Segment Start: Supplied records

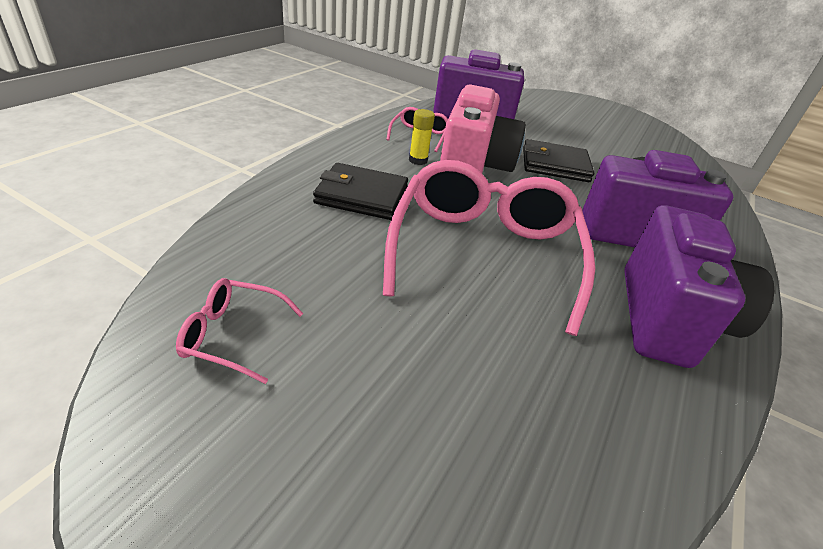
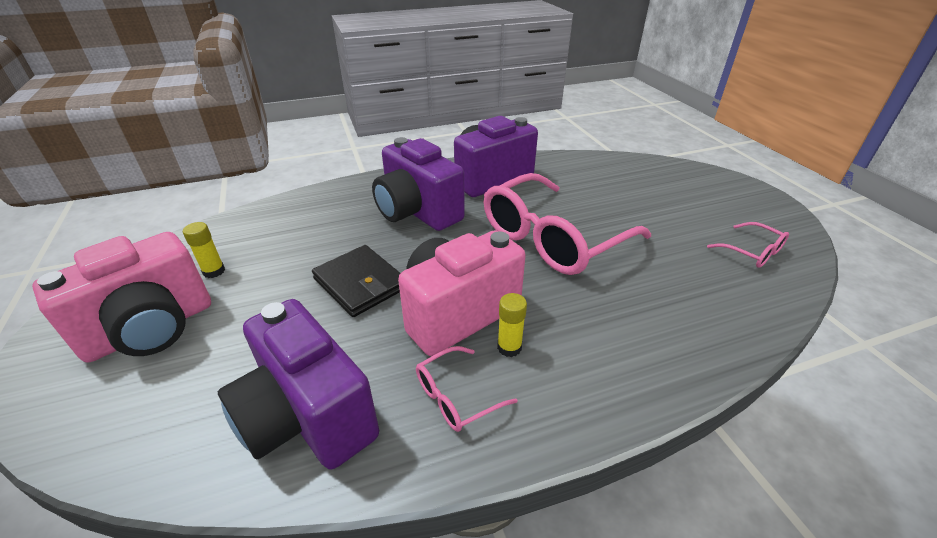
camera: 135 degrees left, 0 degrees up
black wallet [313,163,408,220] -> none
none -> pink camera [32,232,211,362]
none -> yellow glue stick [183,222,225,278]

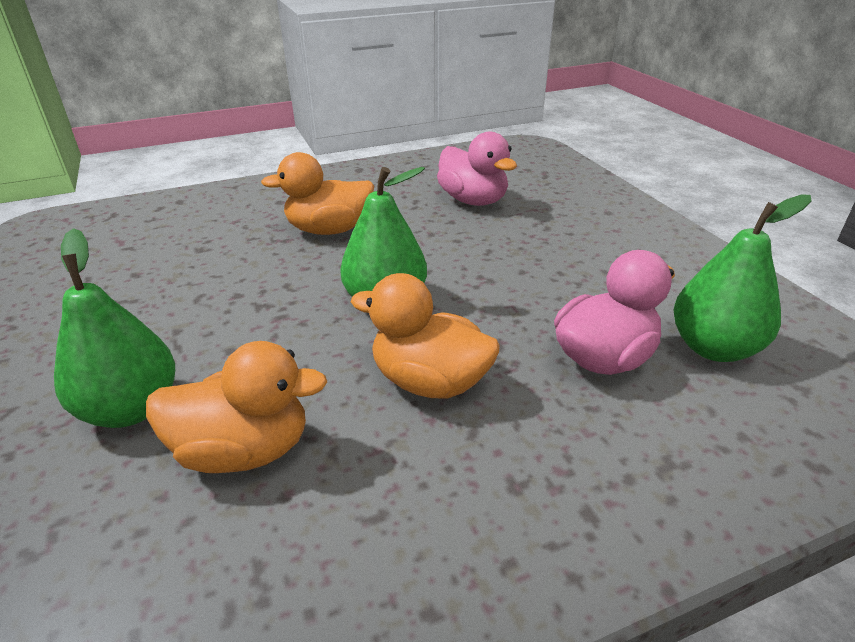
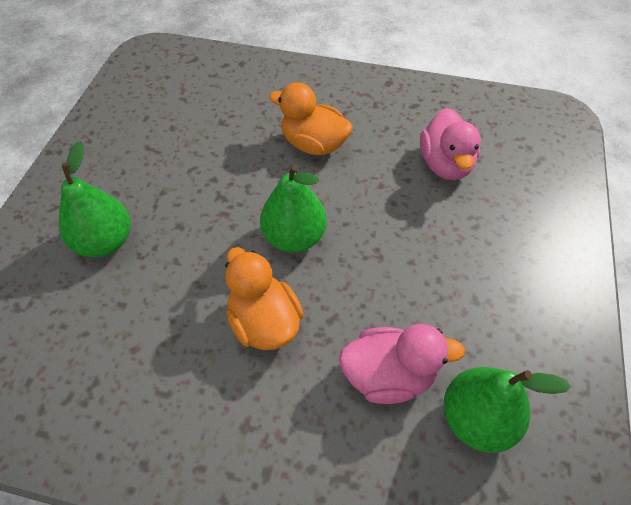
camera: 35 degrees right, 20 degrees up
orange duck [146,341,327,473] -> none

Segment End: Supplied records
Segment Start: Supplied records

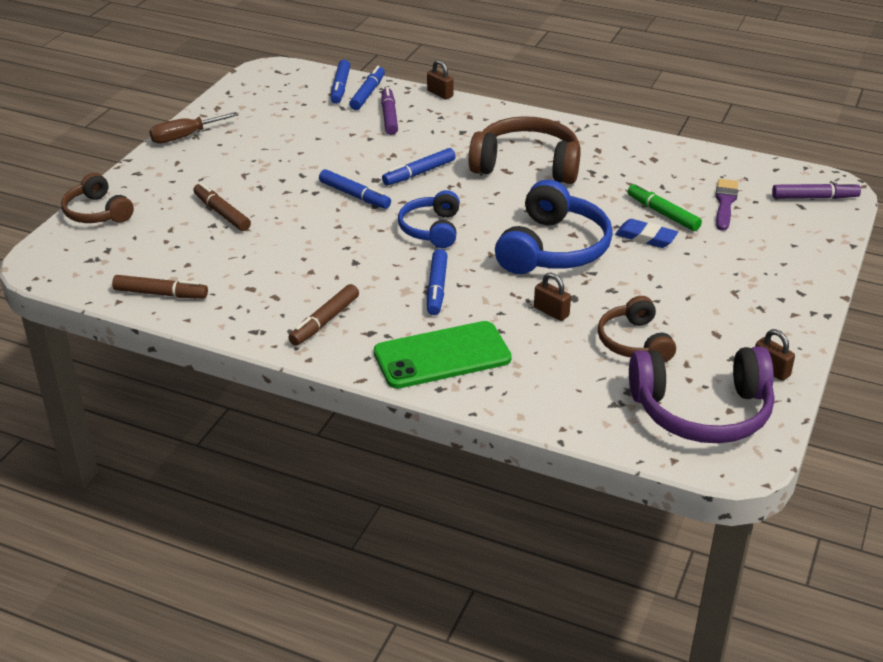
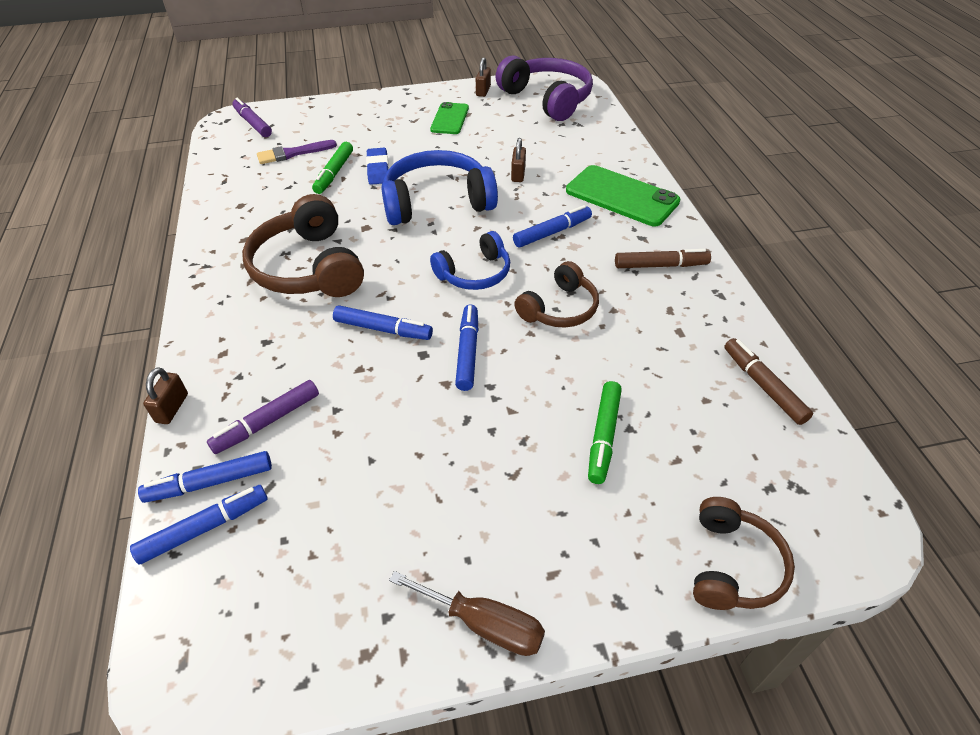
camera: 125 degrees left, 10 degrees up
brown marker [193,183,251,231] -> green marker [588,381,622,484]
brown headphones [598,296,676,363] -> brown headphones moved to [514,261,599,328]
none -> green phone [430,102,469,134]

Segment End: Supplied records

- **Exercise directions**: For each line of the material that includes the word "left", make a copy.

- **Solution**:
camera: 135 degrees left, 0 degrees up
camera: 125 degrees left, 10 degrees up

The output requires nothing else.